Records from a data collection
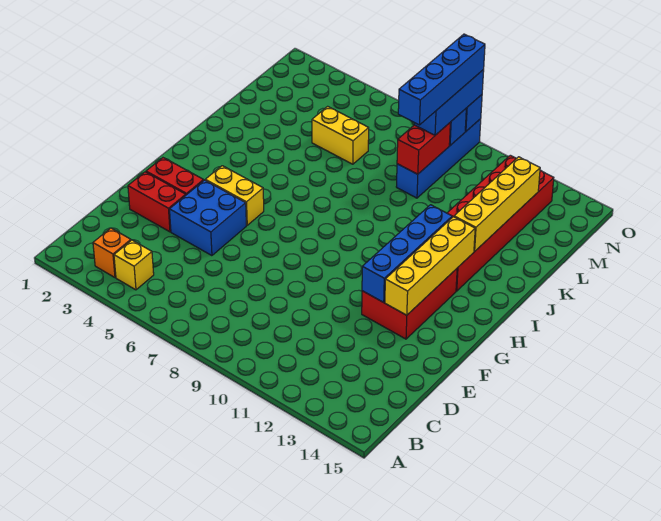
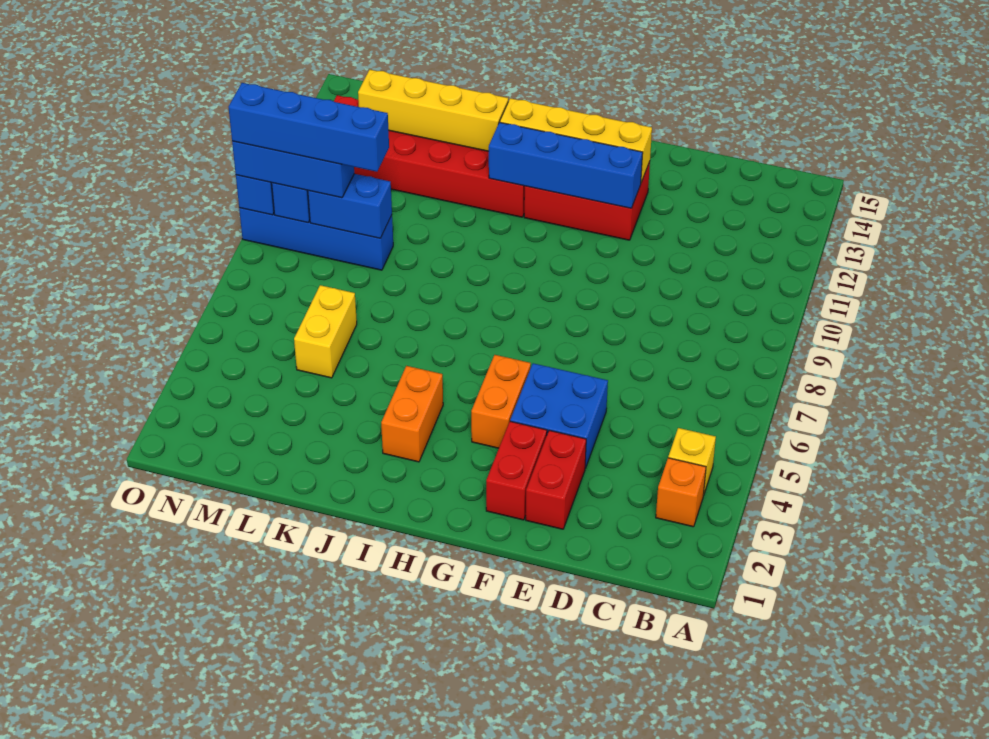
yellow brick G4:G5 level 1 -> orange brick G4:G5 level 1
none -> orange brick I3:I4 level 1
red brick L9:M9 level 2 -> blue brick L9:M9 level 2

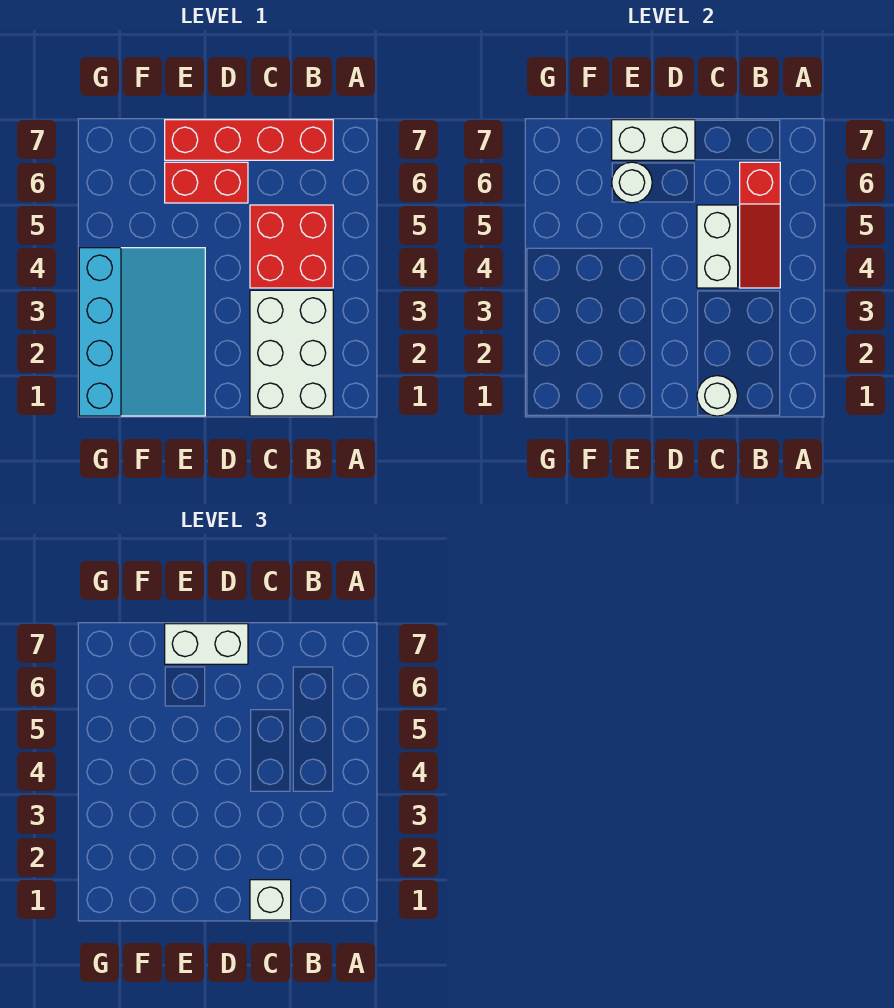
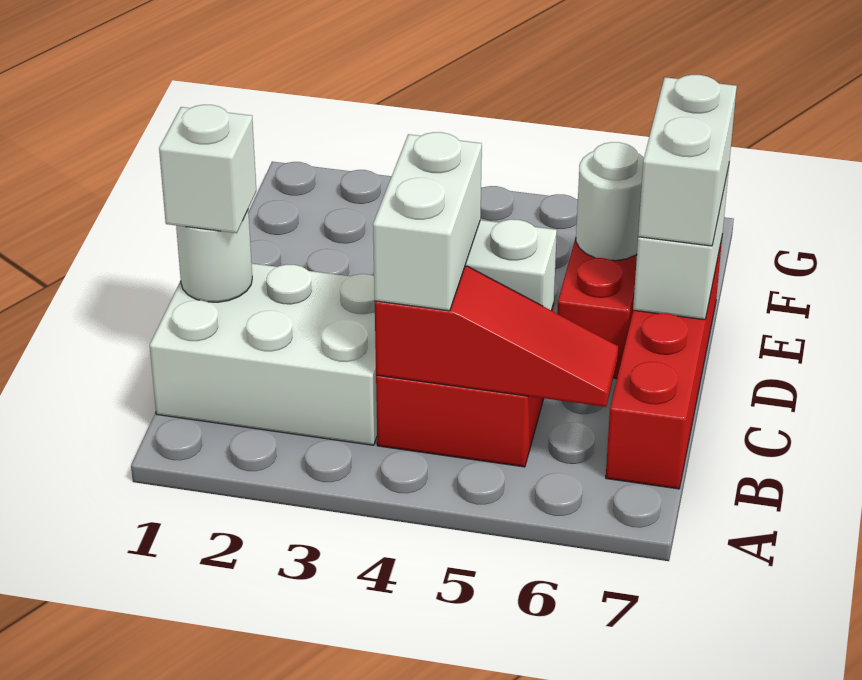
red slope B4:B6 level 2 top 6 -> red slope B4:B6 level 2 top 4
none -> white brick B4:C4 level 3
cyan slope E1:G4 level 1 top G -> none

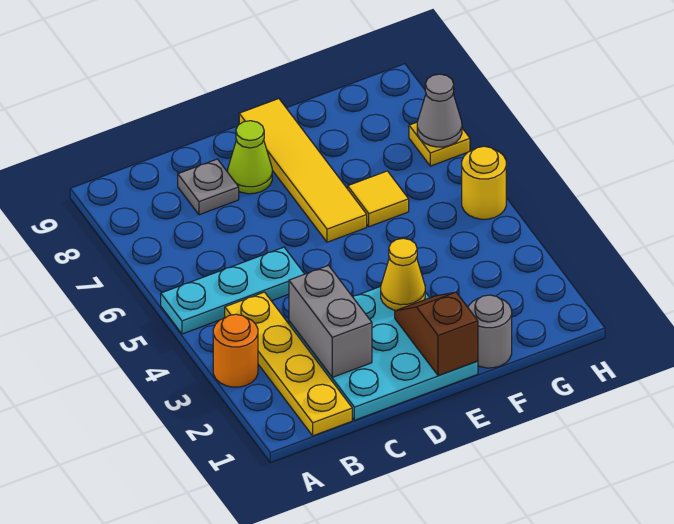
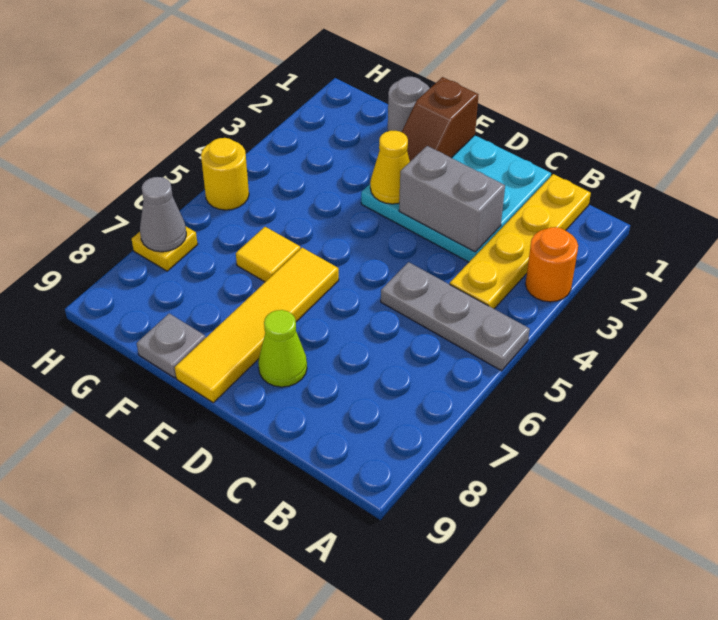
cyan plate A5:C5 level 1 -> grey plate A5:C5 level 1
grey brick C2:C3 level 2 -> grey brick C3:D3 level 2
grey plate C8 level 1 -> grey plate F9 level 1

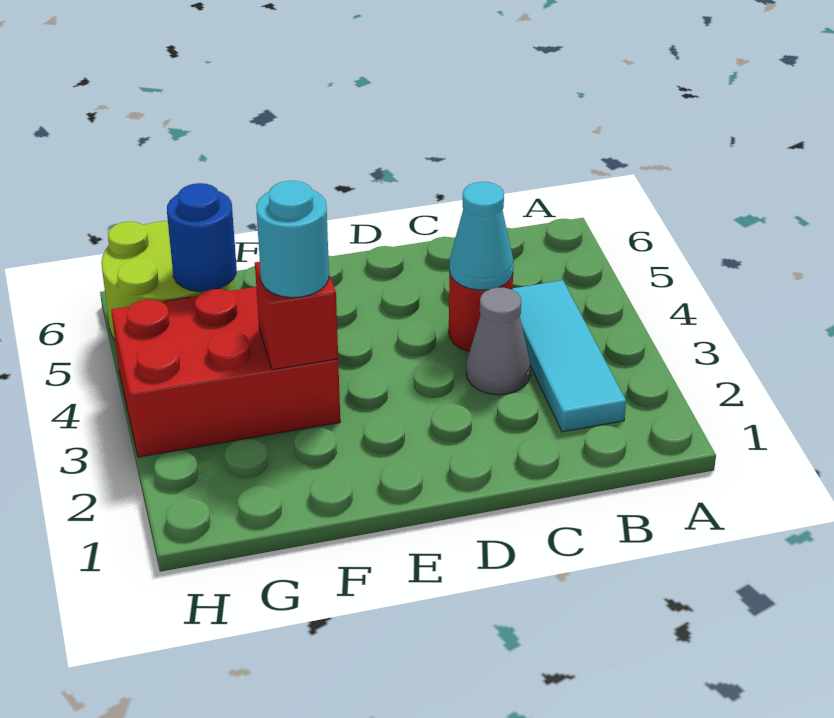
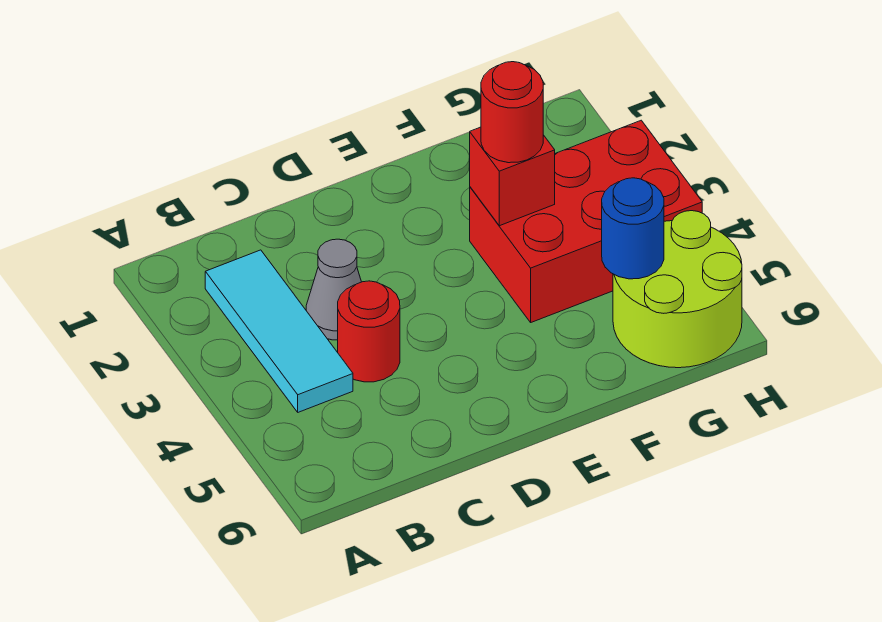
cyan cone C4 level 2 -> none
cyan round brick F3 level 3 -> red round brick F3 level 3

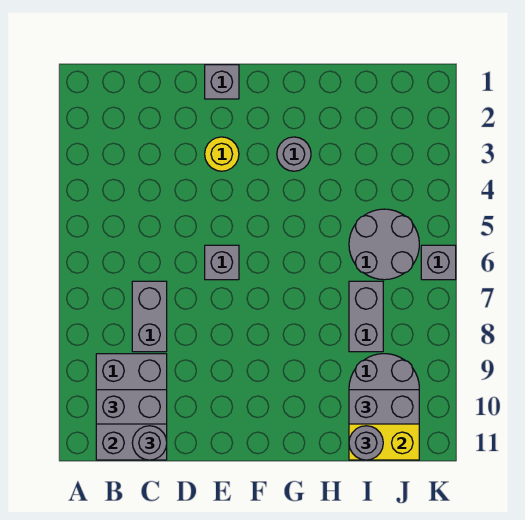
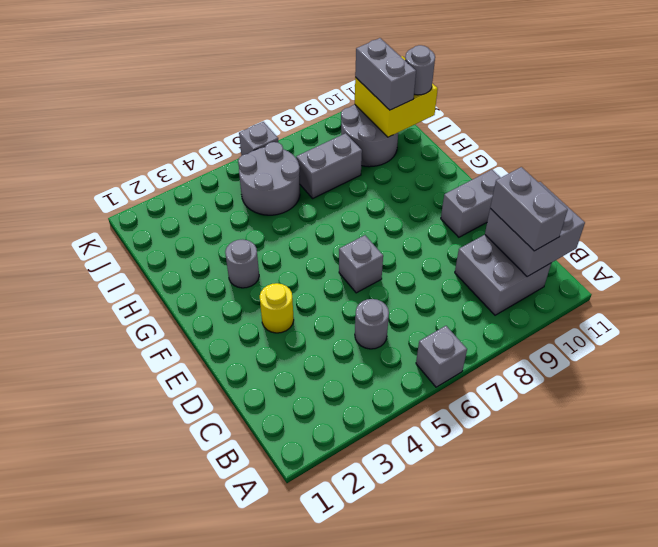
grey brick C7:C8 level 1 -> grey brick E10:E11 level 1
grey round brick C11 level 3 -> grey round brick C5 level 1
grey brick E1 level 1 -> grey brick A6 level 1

● What is being asked:
Give the records back verbatim, pictures excluded.

● Solution to this exercise:
yellow brick G4:G5 level 1 -> orange brick G4:G5 level 1
none -> orange brick I3:I4 level 1
red brick L9:M9 level 2 -> blue brick L9:M9 level 2

red slope B4:B6 level 2 top 6 -> red slope B4:B6 level 2 top 4
none -> white brick B4:C4 level 3
cyan slope E1:G4 level 1 top G -> none

cyan plate A5:C5 level 1 -> grey plate A5:C5 level 1
grey brick C2:C3 level 2 -> grey brick C3:D3 level 2
grey plate C8 level 1 -> grey plate F9 level 1

cyan cone C4 level 2 -> none
cyan round brick F3 level 3 -> red round brick F3 level 3

grey brick C7:C8 level 1 -> grey brick E10:E11 level 1
grey round brick C11 level 3 -> grey round brick C5 level 1
grey brick E1 level 1 -> grey brick A6 level 1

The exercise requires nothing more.